Supplied material
#####

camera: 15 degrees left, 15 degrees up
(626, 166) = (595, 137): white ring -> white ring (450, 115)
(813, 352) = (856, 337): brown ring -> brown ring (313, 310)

#####

Task requirements
Output all of the data exactly.

Task solution
camera: 15 degrees left, 15 degrees up
(626, 166) = (595, 137): white ring -> white ring (450, 115)
(813, 352) = (856, 337): brown ring -> brown ring (313, 310)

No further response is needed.